**What you have to do:** Taking the line that contains "purple mouse: 2 -> 0" as the start and the last line of the data as the end, repeat exactly every line in that span, but no pictures.

**Source material:**
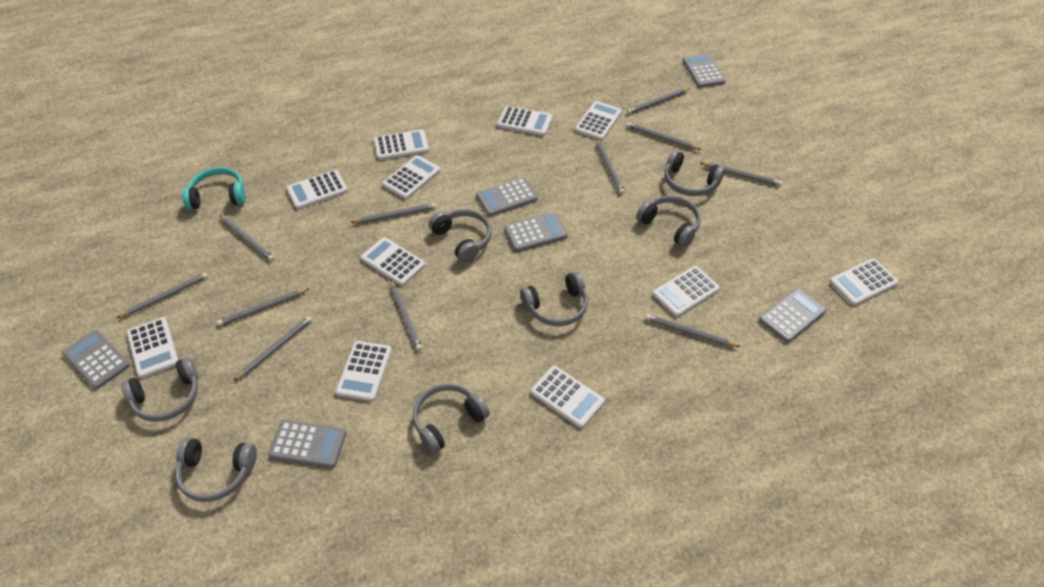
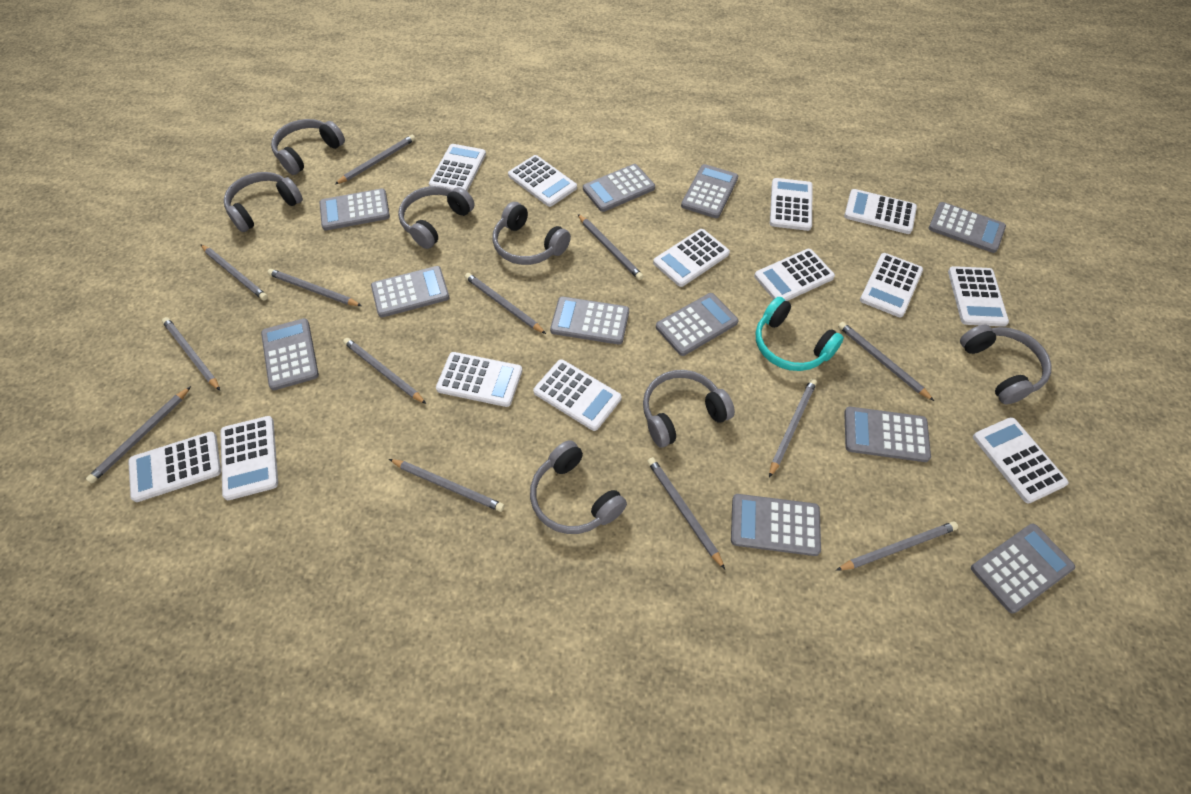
grey calculator: 6 -> 11
grey pencil: 11 -> 13
white calculator: 11 -> 13

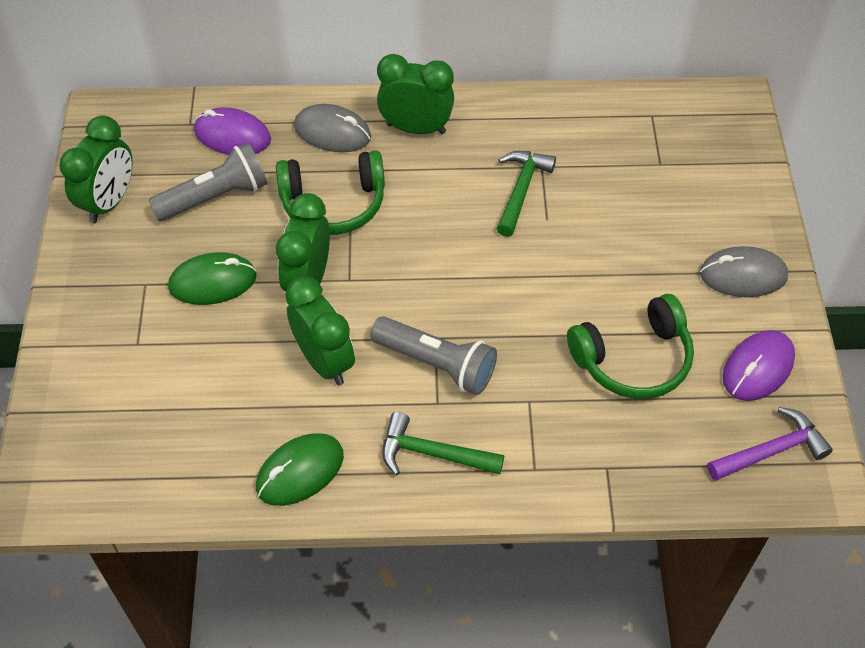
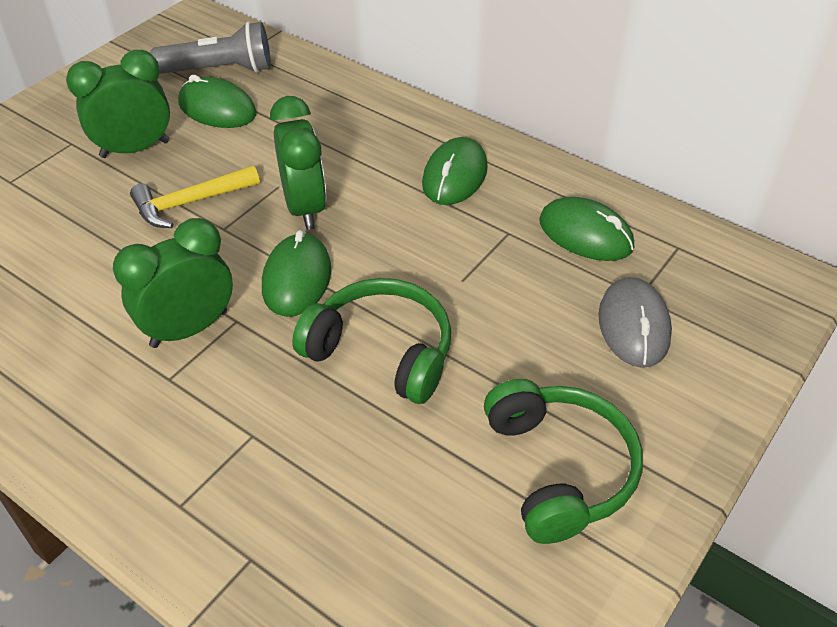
green clock: 4 -> 3
green hammer: 2 -> 0
green mouse: 2 -> 4
grey flashlight: 2 -> 1
grey mouse: 2 -> 1
purple hammer: 1 -> 0
purple mouse: 2 -> 0
yellow hammer: 0 -> 1

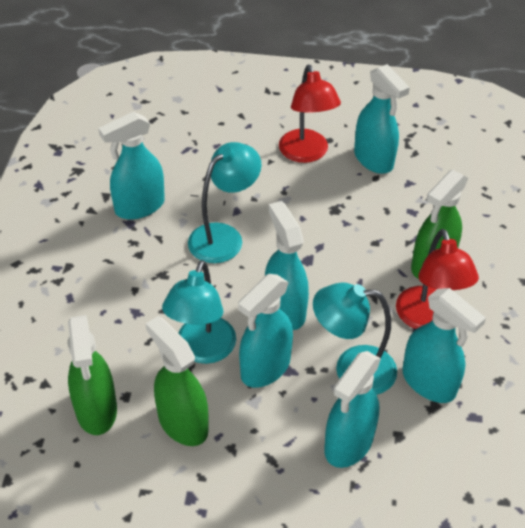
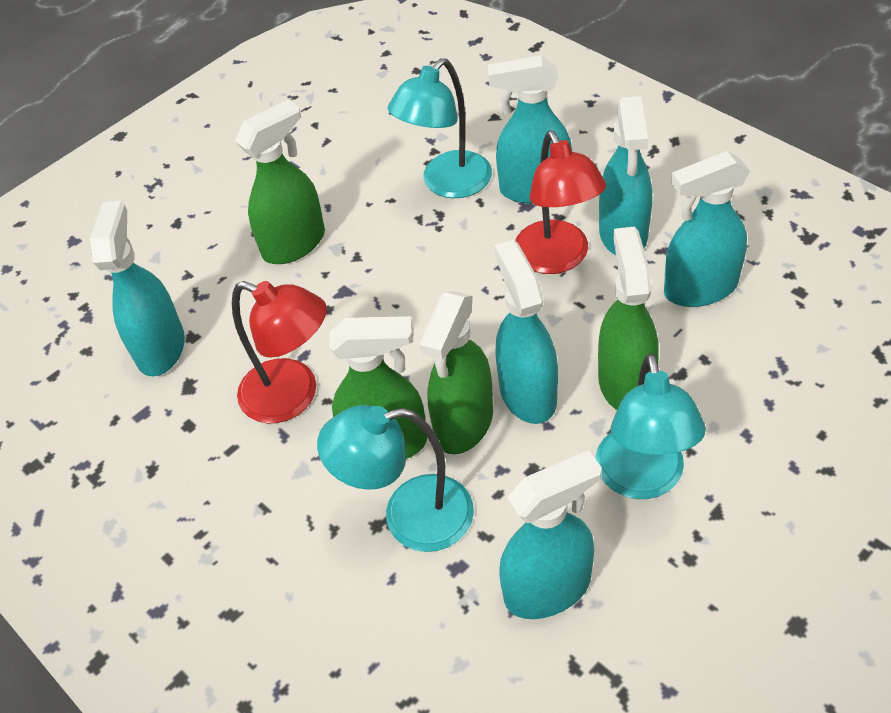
green spray bottle: 3 -> 4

**Exercise output:**
purple mouse: 2 -> 0
yellow hammer: 0 -> 1

green spray bottle: 3 -> 4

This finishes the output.